▸ **Record excerpts**

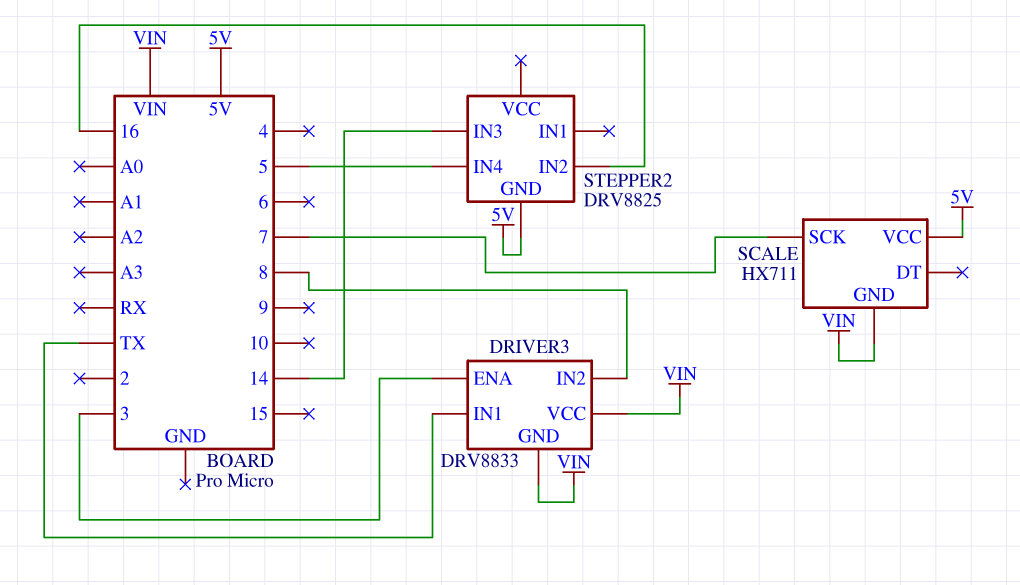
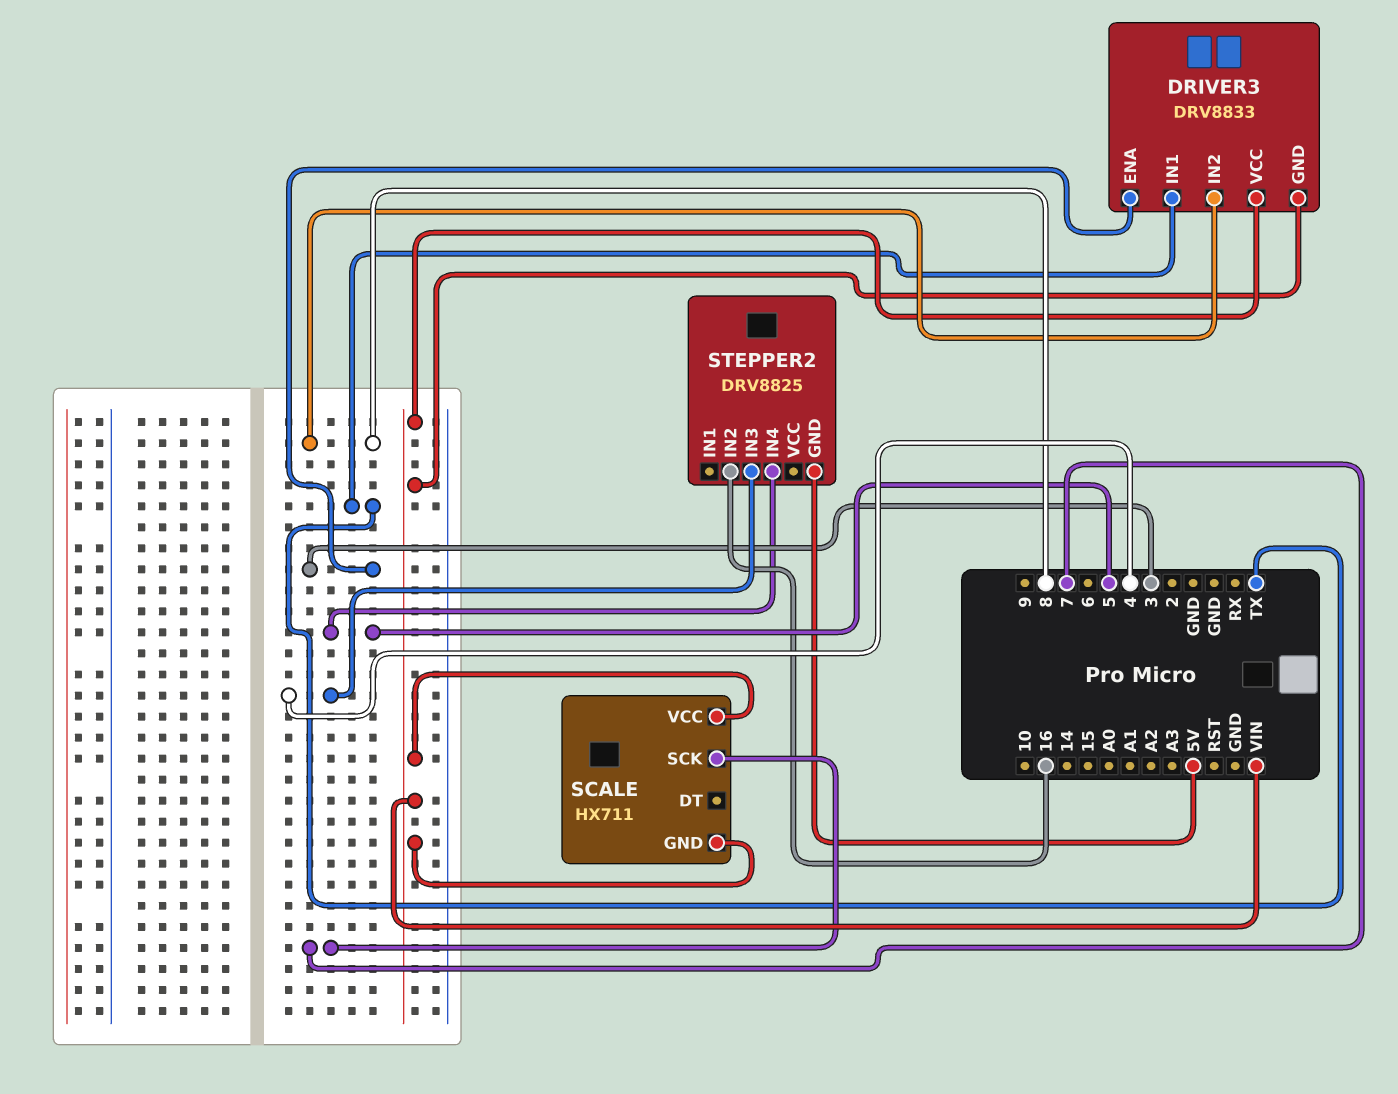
SCALE pin VCC: 5V -> VIN
STEPPER2 pin IN3: 14 -> 4

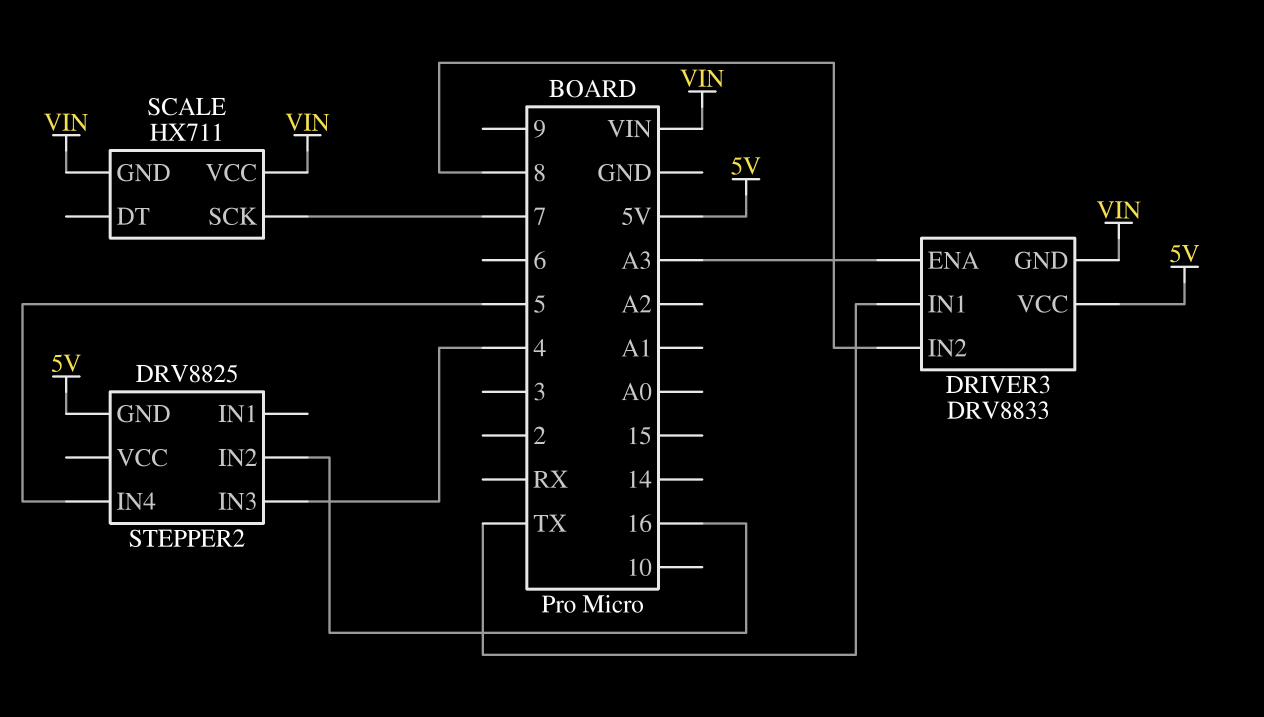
DRIVER3 pin ENA: 3 -> A3
DRIVER3 pin VCC: VIN -> 5V

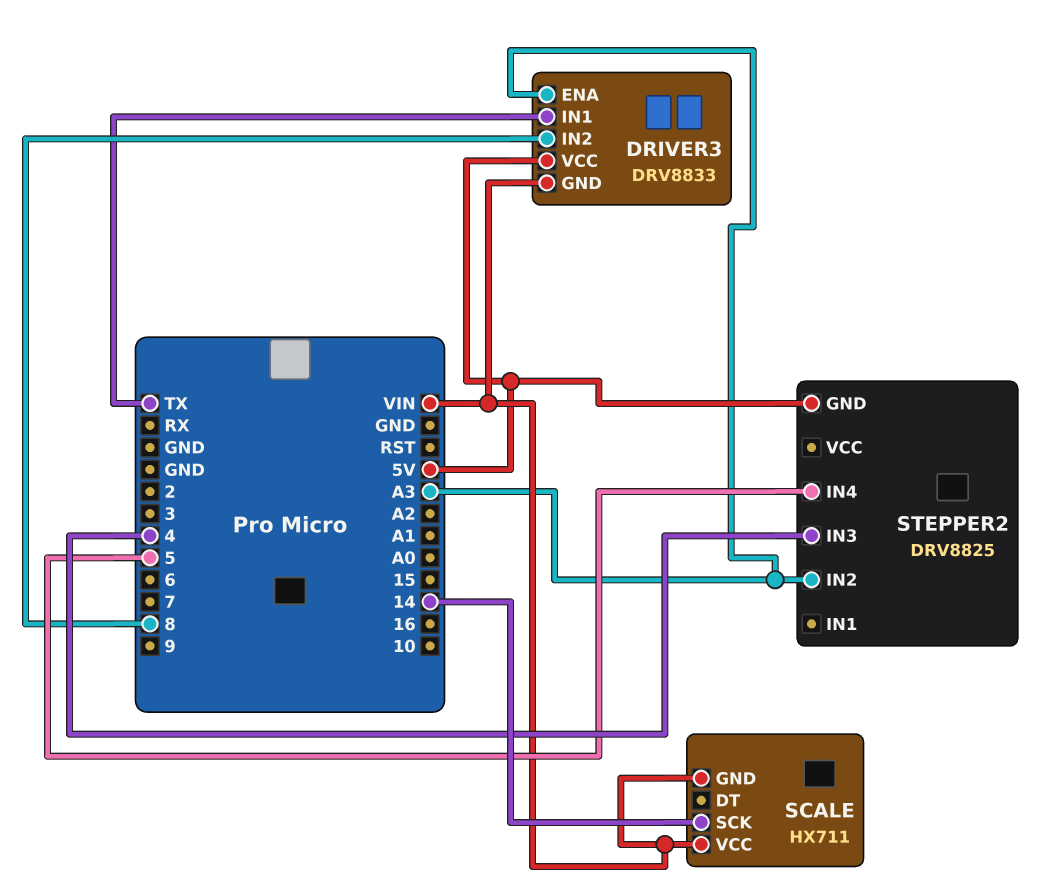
SCALE pin SCK: 7 -> 14
STEPPER2 pin IN2: 16 -> A3

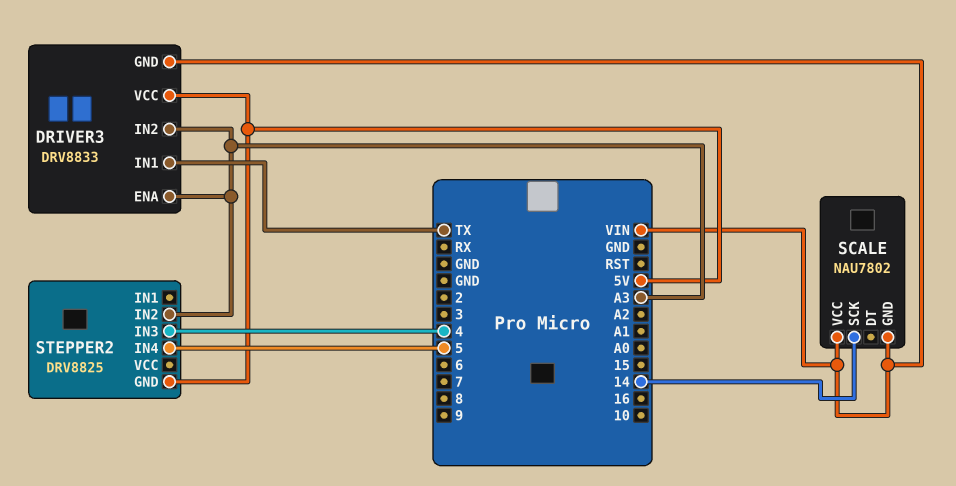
DRIVER3 pin IN2: 8 -> A3
SCALE: HX711 -> NAU7802

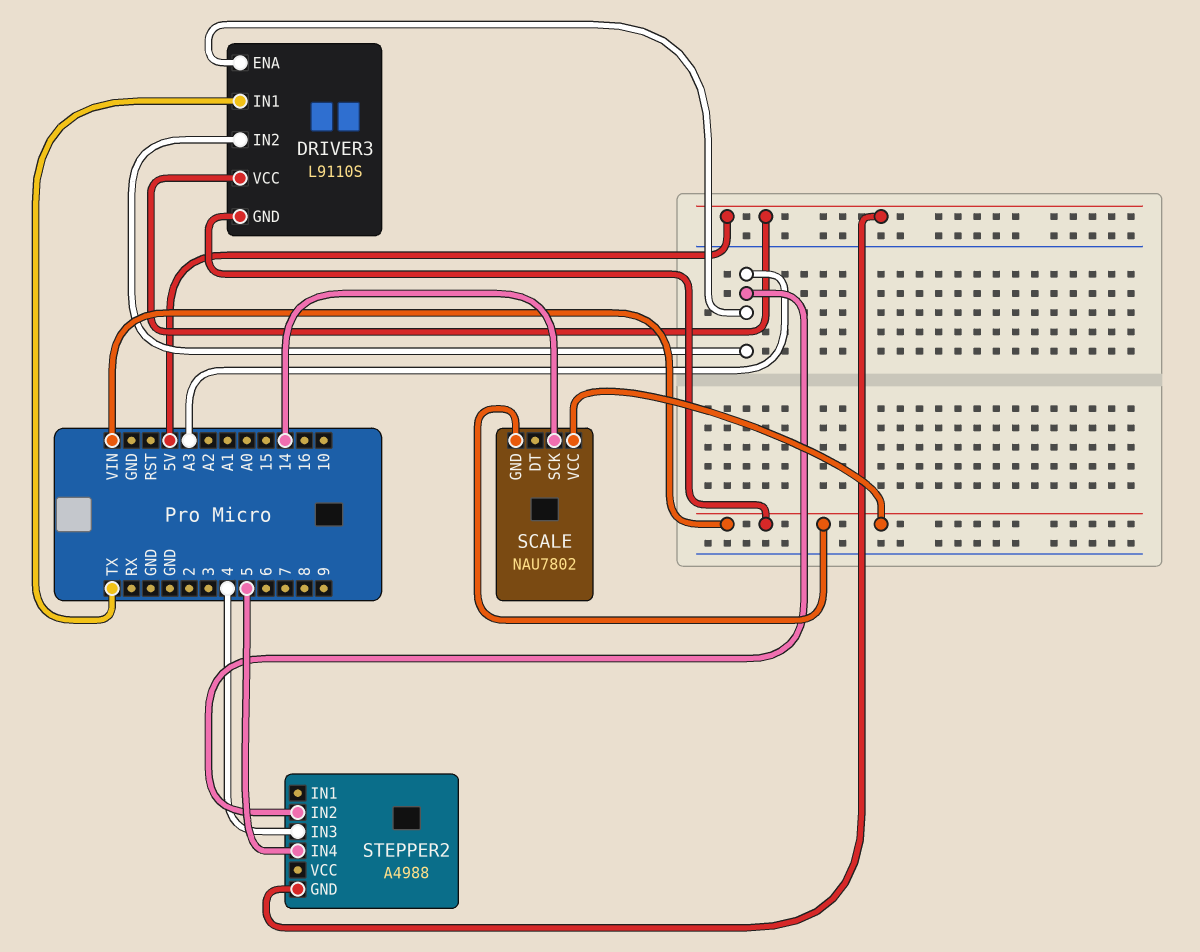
DRIVER3: DRV8833 -> L9110S
STEPPER2: DRV8825 -> A4988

▸ **Work required**
From the first line to the last, reproduce the records above exactly and skip the pictures.

▸ **Response to the task**
SCALE pin VCC: 5V -> VIN
STEPPER2 pin IN3: 14 -> 4

DRIVER3 pin ENA: 3 -> A3
DRIVER3 pin VCC: VIN -> 5V

SCALE pin SCK: 7 -> 14
STEPPER2 pin IN2: 16 -> A3

DRIVER3 pin IN2: 8 -> A3
SCALE: HX711 -> NAU7802

DRIVER3: DRV8833 -> L9110S
STEPPER2: DRV8825 -> A4988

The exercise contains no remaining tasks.